## Exercise description
Line by line, return the listing exactly, without any of the images.

----------------

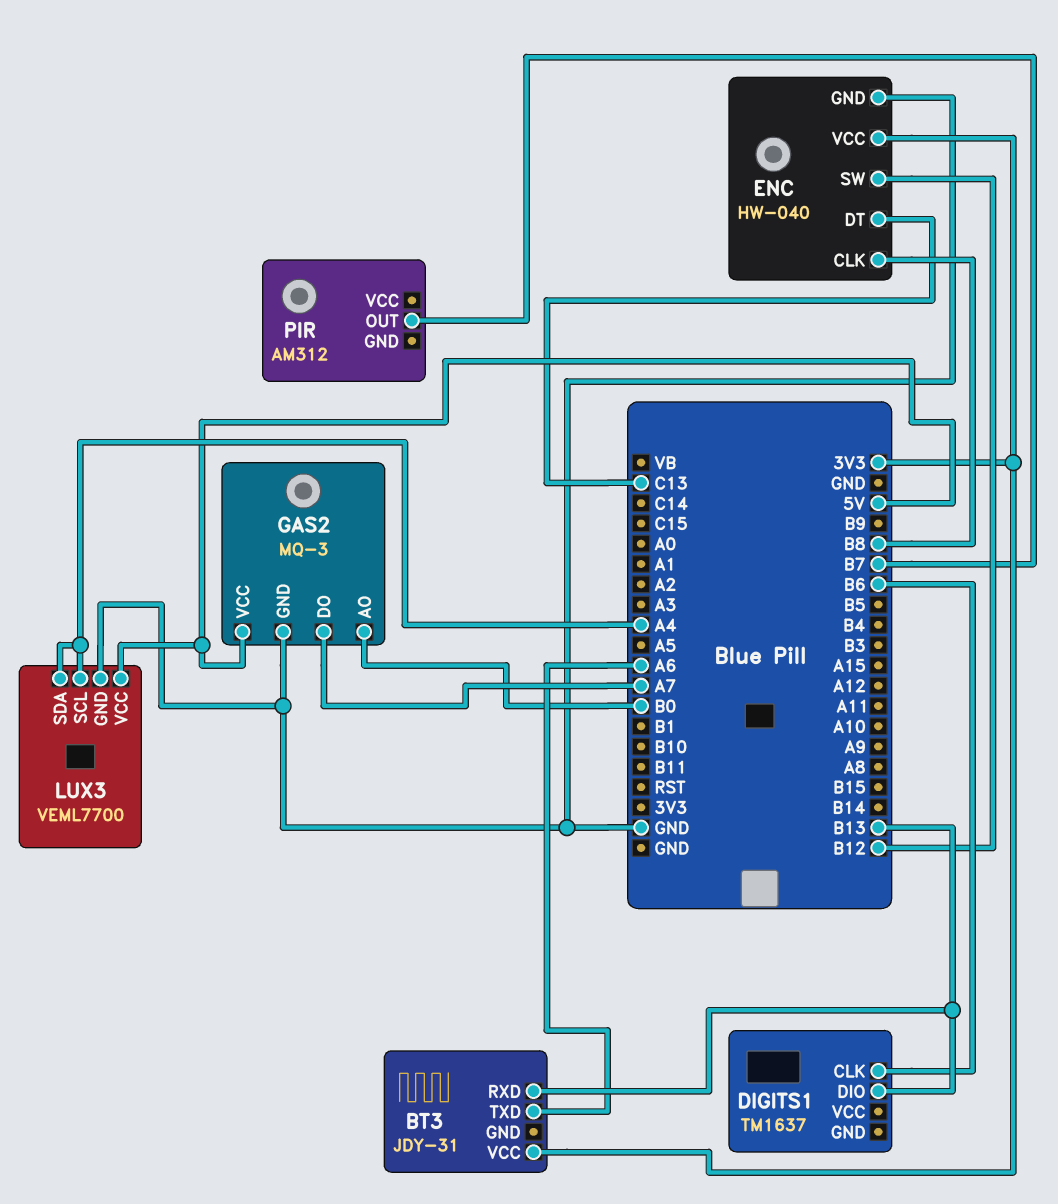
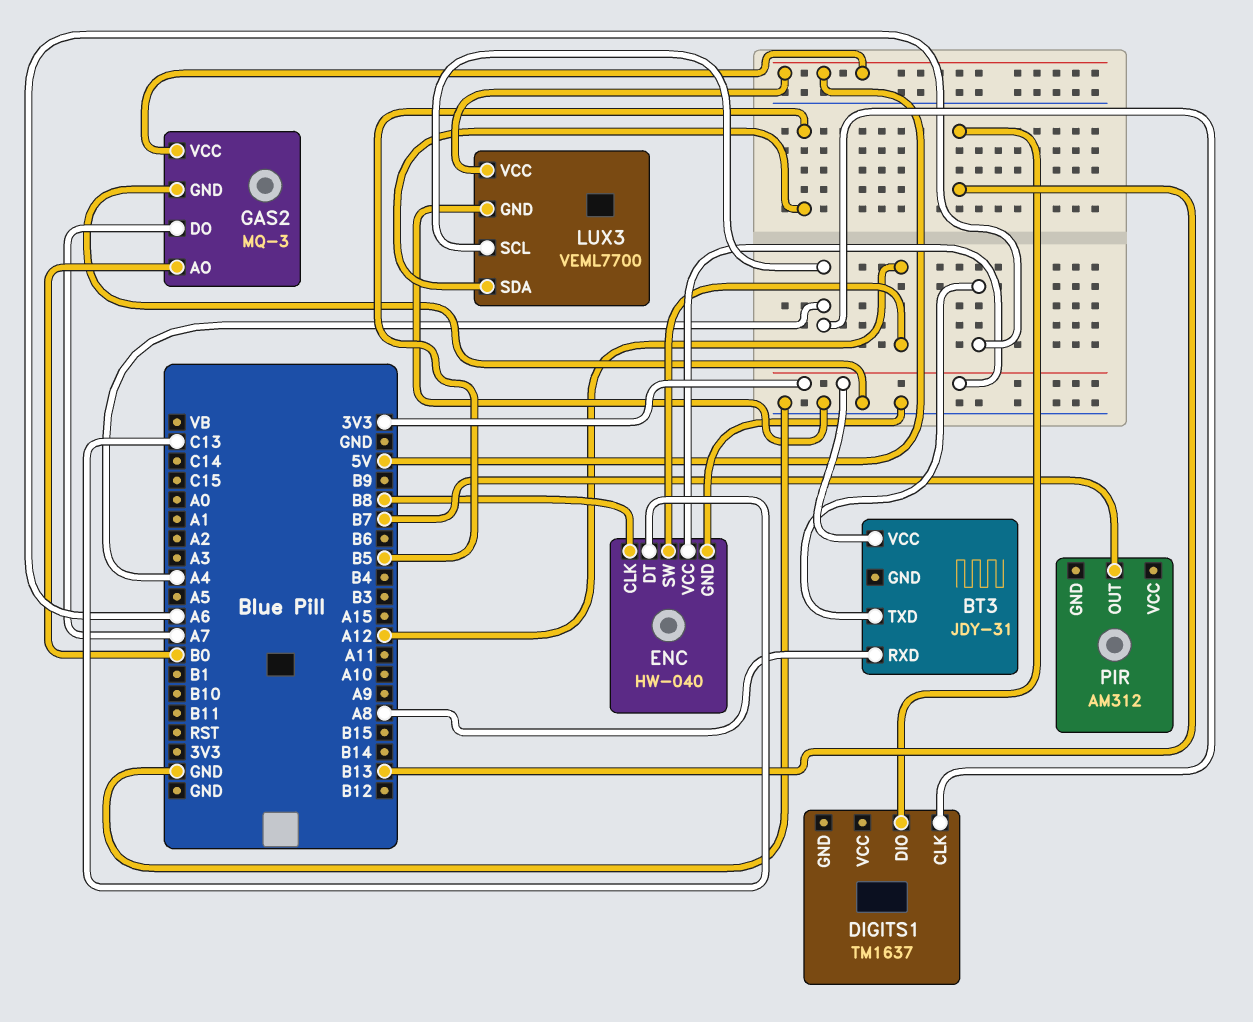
BT3 pin RXD: B13 -> A8
DIGITS1 pin CLK: B6 -> A4
ENC pin SW: B12 -> A12
LUX3 pin SDA: A4 -> B5

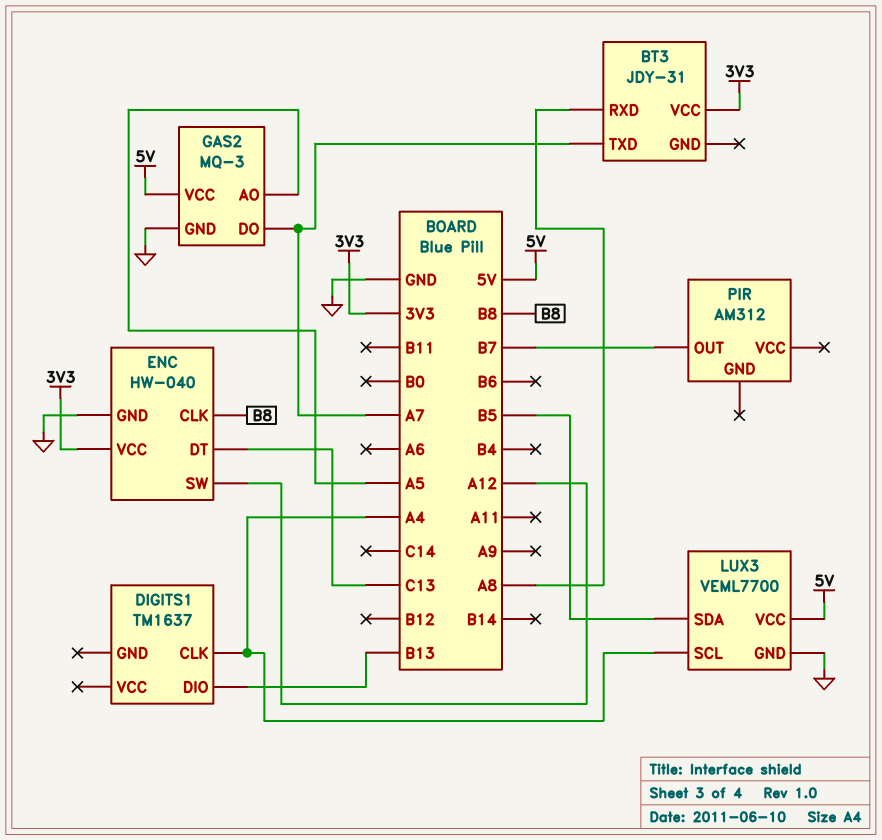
BT3 pin TXD: A6 -> A7
GAS2 pin AO: B0 -> A5

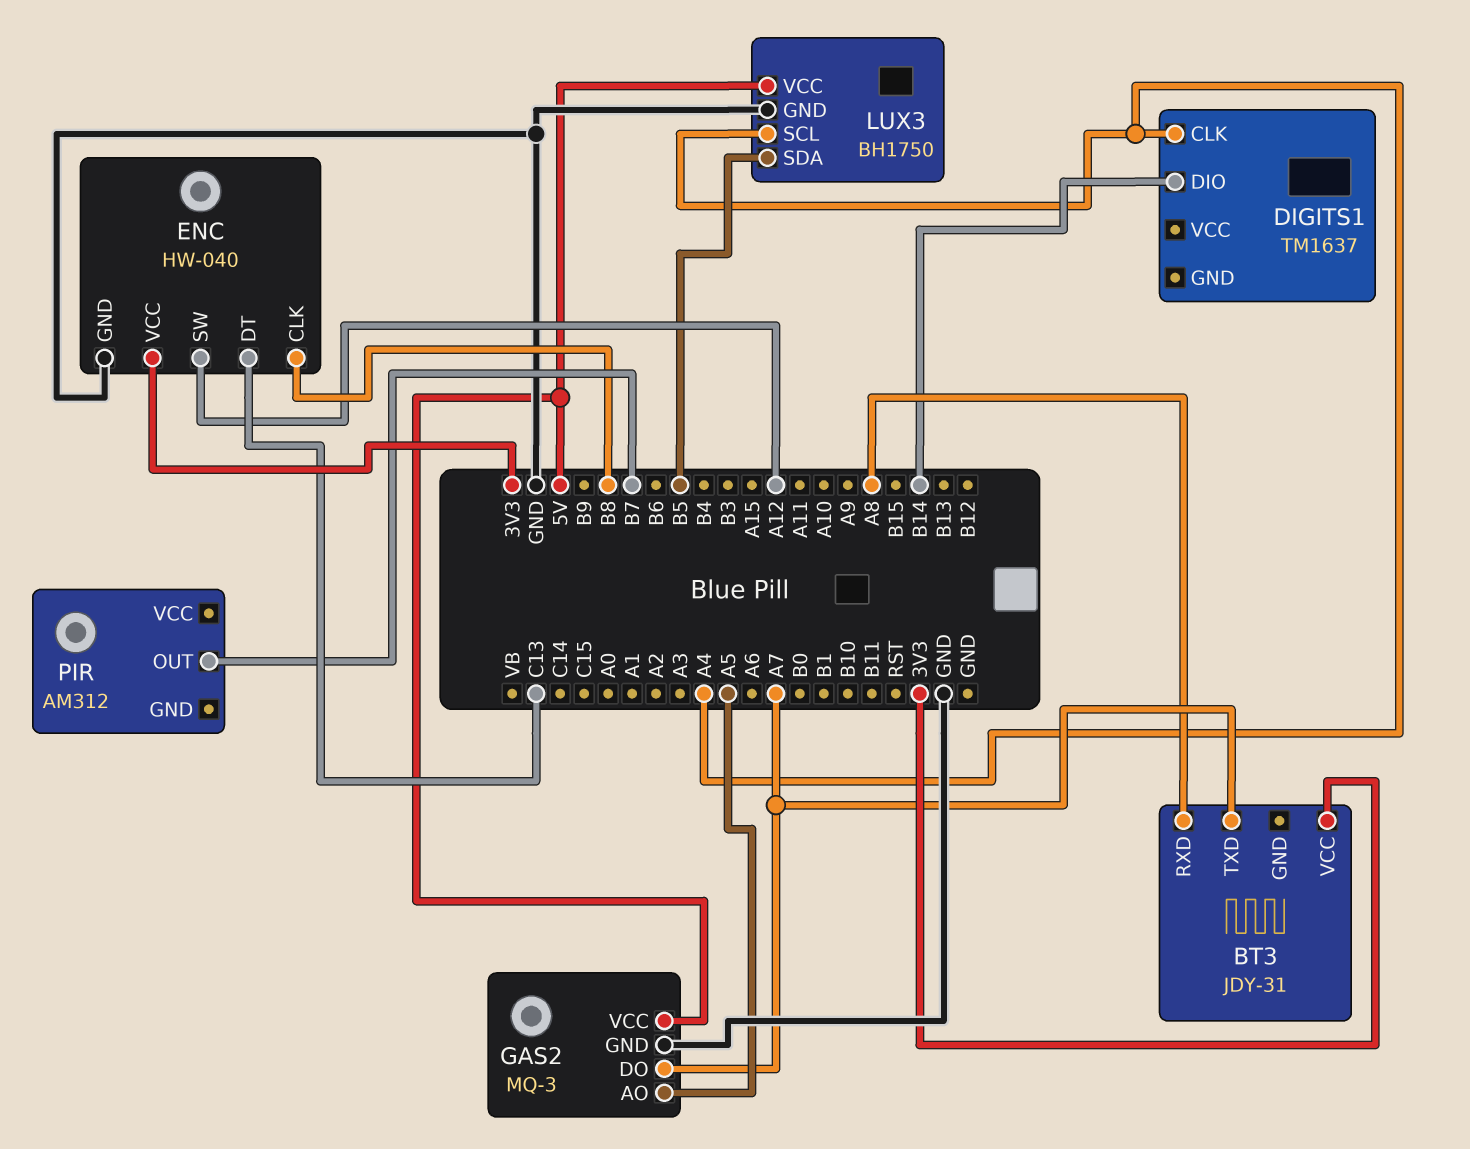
DIGITS1 pin DIO: B13 -> B14
LUX3: VEML7700 -> BH1750

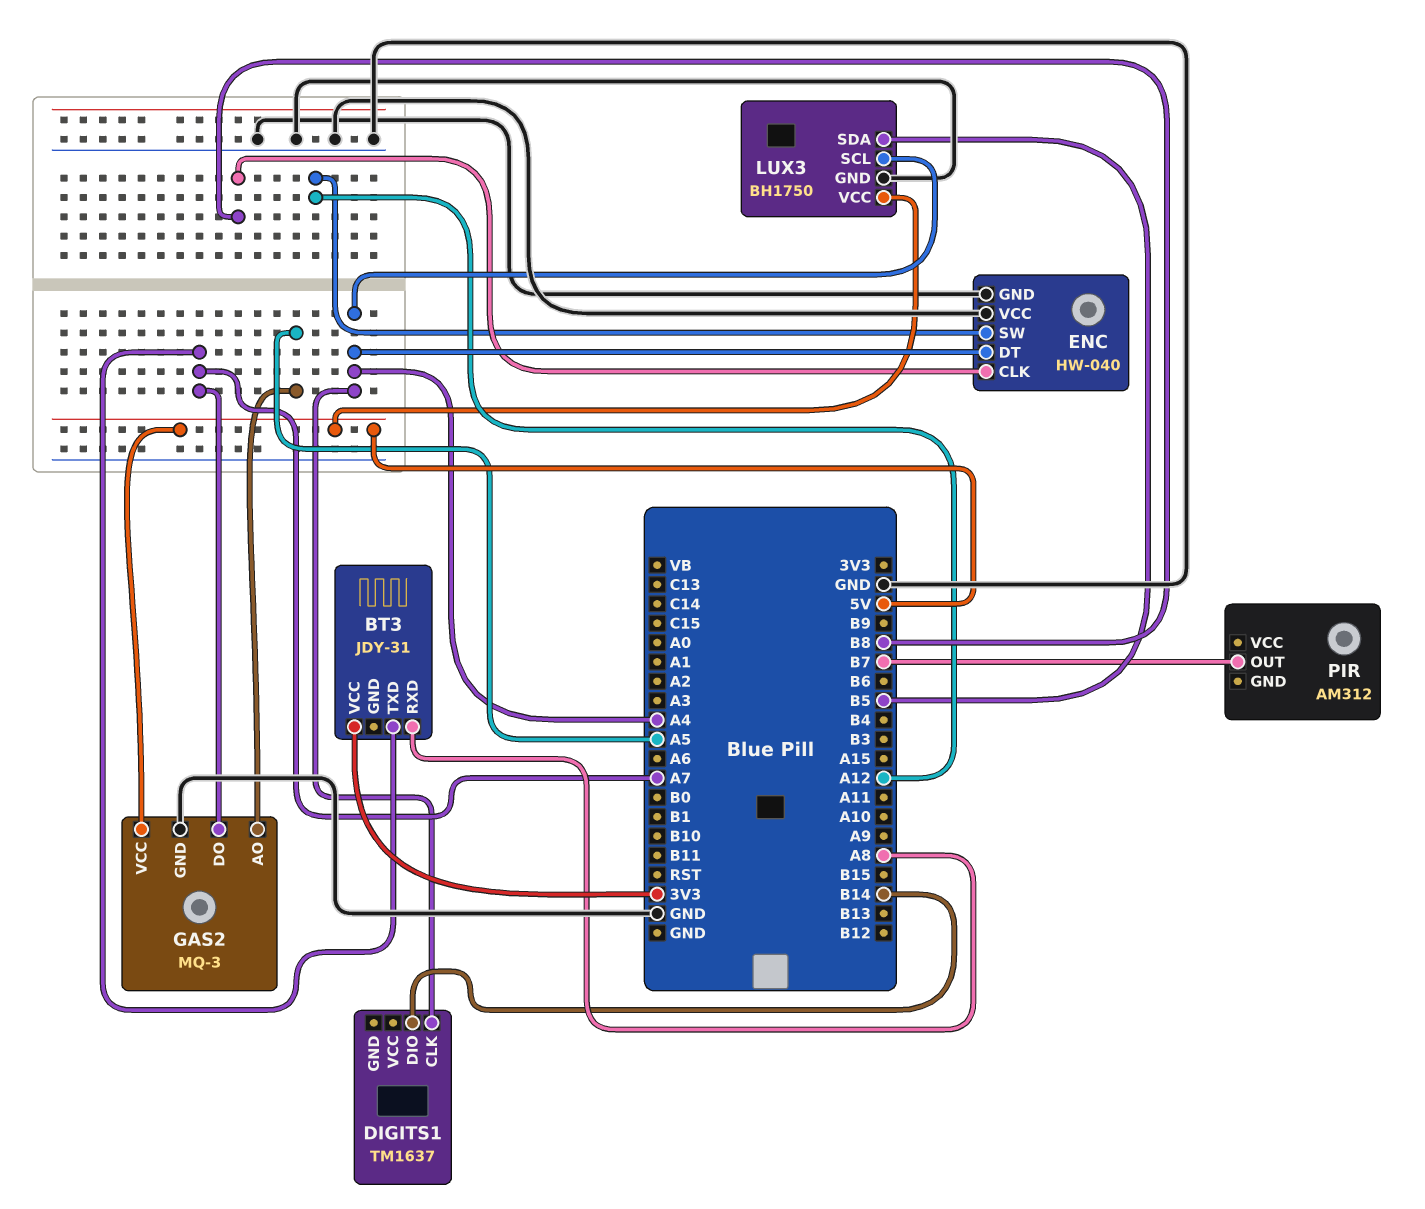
ENC pin DT: C13 -> A4
ENC pin VCC: 3V3 -> GND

----------------

## Result for this task
BT3 pin RXD: B13 -> A8
DIGITS1 pin CLK: B6 -> A4
ENC pin SW: B12 -> A12
LUX3 pin SDA: A4 -> B5

BT3 pin TXD: A6 -> A7
GAS2 pin AO: B0 -> A5

DIGITS1 pin DIO: B13 -> B14
LUX3: VEML7700 -> BH1750

ENC pin DT: C13 -> A4
ENC pin VCC: 3V3 -> GND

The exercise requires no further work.